(Saved entries)
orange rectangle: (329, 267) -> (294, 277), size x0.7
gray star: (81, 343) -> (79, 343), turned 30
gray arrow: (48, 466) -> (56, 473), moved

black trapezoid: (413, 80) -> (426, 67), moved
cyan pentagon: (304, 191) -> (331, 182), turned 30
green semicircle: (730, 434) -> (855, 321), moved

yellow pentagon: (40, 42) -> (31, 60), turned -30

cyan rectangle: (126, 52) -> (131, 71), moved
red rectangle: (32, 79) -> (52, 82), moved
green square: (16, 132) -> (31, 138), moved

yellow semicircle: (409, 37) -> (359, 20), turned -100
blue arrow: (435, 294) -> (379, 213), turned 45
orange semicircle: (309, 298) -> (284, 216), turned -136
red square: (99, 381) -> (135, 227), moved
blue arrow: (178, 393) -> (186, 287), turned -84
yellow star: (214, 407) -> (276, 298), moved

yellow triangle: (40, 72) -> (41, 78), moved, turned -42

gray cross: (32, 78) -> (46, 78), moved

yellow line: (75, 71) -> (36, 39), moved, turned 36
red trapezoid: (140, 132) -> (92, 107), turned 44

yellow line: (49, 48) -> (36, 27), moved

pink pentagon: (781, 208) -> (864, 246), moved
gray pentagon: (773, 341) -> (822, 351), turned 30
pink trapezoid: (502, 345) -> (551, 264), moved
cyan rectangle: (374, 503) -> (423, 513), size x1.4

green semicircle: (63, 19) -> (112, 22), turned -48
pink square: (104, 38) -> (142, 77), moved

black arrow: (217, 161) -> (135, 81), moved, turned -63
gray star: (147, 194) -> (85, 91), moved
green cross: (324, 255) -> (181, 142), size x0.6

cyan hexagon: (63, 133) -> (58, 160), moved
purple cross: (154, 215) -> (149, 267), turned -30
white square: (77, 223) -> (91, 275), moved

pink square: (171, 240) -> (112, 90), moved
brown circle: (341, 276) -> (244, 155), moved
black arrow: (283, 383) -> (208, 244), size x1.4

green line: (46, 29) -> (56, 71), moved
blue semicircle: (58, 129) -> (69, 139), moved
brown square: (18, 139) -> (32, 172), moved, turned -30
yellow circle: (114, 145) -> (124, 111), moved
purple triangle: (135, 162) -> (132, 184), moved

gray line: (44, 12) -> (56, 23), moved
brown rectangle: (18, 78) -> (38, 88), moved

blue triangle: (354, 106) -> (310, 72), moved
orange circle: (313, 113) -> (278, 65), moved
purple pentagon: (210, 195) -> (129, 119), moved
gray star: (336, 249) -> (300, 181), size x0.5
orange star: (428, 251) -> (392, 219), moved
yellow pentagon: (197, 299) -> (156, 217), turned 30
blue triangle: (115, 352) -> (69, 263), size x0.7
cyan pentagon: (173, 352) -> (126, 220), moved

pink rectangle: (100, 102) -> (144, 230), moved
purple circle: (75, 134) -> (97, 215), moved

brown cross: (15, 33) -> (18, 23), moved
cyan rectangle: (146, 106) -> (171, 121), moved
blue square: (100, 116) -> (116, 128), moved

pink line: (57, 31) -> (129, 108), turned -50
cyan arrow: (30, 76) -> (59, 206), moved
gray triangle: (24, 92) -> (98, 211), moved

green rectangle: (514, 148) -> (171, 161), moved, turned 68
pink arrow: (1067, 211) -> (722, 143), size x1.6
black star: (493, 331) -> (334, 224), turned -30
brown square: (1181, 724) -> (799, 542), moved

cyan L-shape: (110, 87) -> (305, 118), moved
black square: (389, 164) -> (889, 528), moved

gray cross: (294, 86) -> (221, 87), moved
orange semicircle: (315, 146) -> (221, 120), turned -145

* _EXERCISE REQUIREMENTS_:
Once you reach the line with "white square: (77, 223) -> (91, 275), moved" in the data above, copy it and every line after it exactly, up to and including the line with "purple circle: (75, 134) -> (97, 215), moved".

* _OUTPUT OF THE TASK_:
white square: (77, 223) -> (91, 275), moved

pink square: (171, 240) -> (112, 90), moved
brown circle: (341, 276) -> (244, 155), moved
black arrow: (283, 383) -> (208, 244), size x1.4

green line: (46, 29) -> (56, 71), moved
blue semicircle: (58, 129) -> (69, 139), moved
brown square: (18, 139) -> (32, 172), moved, turned -30
yellow circle: (114, 145) -> (124, 111), moved
purple triangle: (135, 162) -> (132, 184), moved

gray line: (44, 12) -> (56, 23), moved
brown rectangle: (18, 78) -> (38, 88), moved

blue triangle: (354, 106) -> (310, 72), moved
orange circle: (313, 113) -> (278, 65), moved
purple pentagon: (210, 195) -> (129, 119), moved
gray star: (336, 249) -> (300, 181), size x0.5
orange star: (428, 251) -> (392, 219), moved
yellow pentagon: (197, 299) -> (156, 217), turned 30
blue triangle: (115, 352) -> (69, 263), size x0.7
cyan pentagon: (173, 352) -> (126, 220), moved

pink rectangle: (100, 102) -> (144, 230), moved
purple circle: (75, 134) -> (97, 215), moved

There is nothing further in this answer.